__WORK REQUEST__:
The required output is the exact run of lines below that opens at the line with "camera: 25 degrees left, 5 degrees down" and closes at the line with "turned: Geldbörse (braun)".

__TASK INPUT__:
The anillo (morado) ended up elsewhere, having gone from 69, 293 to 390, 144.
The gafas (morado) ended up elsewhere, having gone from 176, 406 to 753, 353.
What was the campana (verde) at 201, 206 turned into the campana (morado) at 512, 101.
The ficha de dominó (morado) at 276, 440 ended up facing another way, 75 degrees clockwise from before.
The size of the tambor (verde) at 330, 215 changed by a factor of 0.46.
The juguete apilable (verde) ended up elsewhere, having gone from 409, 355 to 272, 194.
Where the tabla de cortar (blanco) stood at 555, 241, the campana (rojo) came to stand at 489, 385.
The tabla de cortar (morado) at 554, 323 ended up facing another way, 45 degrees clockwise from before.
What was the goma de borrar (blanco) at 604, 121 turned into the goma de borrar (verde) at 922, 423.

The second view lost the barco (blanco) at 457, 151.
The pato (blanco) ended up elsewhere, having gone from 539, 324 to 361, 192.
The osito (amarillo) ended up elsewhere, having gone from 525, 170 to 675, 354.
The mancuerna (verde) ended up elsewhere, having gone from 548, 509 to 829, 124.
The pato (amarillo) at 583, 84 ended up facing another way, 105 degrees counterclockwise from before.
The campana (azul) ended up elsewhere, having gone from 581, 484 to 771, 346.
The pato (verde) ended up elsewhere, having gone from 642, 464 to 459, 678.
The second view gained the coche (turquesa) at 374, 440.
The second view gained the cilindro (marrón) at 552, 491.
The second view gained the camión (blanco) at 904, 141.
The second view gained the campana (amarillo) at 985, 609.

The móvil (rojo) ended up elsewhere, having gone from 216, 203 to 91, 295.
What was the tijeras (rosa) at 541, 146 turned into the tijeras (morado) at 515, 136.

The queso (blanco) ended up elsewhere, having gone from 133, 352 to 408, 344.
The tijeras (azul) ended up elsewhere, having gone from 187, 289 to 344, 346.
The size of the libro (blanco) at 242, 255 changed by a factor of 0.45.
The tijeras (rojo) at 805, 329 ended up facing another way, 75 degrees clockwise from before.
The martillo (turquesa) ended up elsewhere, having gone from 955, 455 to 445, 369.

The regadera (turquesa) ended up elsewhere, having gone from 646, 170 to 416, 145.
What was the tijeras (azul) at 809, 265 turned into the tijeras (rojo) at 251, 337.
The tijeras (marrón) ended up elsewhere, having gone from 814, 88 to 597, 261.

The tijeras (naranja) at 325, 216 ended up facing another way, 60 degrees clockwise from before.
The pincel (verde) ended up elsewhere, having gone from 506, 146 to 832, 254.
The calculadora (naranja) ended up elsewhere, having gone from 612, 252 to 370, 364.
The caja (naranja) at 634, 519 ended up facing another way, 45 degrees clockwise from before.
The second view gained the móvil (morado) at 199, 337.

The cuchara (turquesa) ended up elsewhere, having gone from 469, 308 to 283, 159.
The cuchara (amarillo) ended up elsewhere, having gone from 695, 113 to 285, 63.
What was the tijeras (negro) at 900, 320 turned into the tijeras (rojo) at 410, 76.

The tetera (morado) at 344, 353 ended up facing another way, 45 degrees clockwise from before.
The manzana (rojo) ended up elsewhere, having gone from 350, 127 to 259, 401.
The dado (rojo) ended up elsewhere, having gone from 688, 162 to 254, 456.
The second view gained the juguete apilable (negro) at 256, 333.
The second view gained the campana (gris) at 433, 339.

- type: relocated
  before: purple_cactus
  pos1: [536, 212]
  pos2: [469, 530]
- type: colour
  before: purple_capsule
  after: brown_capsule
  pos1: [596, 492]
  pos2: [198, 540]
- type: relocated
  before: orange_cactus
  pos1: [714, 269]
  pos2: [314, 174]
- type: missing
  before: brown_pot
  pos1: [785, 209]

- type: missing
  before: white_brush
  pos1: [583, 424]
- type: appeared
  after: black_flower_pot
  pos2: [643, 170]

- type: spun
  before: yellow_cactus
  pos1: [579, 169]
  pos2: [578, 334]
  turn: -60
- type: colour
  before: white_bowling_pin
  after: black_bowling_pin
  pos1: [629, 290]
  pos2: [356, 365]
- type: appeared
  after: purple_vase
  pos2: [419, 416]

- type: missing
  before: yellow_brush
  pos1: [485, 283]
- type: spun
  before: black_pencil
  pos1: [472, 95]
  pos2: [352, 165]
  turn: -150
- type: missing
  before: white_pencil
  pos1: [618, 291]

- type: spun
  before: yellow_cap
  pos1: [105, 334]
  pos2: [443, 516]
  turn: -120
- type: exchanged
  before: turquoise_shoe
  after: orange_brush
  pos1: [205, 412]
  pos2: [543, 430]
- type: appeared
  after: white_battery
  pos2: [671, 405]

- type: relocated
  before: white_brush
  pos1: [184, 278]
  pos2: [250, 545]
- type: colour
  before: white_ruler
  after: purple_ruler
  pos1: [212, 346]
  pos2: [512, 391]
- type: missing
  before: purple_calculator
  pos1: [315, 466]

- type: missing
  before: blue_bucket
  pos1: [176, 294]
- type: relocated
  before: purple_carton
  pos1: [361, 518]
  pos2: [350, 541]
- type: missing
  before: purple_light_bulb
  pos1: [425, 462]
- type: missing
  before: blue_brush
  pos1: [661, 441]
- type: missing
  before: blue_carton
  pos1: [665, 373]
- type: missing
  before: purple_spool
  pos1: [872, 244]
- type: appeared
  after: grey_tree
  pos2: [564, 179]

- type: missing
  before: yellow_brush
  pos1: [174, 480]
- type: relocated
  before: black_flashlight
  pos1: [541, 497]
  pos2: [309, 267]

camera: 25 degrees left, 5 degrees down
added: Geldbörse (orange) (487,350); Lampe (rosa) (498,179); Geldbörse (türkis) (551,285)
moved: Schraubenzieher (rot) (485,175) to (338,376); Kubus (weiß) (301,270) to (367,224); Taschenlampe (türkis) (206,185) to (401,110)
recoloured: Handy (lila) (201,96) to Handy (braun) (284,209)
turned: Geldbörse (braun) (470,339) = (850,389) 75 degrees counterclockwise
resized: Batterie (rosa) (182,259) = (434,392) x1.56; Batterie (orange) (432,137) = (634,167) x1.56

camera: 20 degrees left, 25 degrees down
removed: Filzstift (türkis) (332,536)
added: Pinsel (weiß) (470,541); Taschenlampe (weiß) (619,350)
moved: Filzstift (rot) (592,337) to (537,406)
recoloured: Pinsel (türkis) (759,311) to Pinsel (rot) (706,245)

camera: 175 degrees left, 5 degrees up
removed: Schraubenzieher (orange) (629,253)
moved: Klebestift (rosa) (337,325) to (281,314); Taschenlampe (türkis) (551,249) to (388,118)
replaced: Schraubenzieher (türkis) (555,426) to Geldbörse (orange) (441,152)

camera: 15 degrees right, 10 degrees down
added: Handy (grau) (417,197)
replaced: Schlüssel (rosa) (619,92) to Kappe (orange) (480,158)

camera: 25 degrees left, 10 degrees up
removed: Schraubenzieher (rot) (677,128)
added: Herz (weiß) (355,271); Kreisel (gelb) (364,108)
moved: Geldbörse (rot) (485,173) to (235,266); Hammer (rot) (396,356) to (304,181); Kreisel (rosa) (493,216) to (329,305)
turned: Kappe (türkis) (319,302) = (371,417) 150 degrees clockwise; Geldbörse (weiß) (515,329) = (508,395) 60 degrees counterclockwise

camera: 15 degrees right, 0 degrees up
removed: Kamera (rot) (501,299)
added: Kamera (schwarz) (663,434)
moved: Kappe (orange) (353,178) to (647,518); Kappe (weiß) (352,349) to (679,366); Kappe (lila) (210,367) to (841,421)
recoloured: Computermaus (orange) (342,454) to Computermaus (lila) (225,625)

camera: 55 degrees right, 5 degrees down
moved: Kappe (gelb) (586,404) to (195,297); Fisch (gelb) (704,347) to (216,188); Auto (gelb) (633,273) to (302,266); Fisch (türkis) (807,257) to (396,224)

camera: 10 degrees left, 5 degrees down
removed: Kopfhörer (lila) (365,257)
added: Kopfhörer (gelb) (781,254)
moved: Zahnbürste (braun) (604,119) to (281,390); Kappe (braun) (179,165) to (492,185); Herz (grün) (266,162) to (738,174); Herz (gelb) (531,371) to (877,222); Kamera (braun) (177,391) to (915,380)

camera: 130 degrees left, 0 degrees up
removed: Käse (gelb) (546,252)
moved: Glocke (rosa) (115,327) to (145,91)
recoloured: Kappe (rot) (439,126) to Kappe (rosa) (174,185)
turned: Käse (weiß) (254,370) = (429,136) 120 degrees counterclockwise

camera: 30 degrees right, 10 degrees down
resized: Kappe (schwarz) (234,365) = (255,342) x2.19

__YOUR SOLUTION__:
camera: 25 degrees left, 5 degrees down
added: Geldbörse (orange) (487,350); Lampe (rosa) (498,179); Geldbörse (türkis) (551,285)
moved: Schraubenzieher (rot) (485,175) to (338,376); Kubus (weiß) (301,270) to (367,224); Taschenlampe (türkis) (206,185) to (401,110)
recoloured: Handy (lila) (201,96) to Handy (braun) (284,209)
turned: Geldbörse (braun) (470,339) = (850,389) 75 degrees counterclockwise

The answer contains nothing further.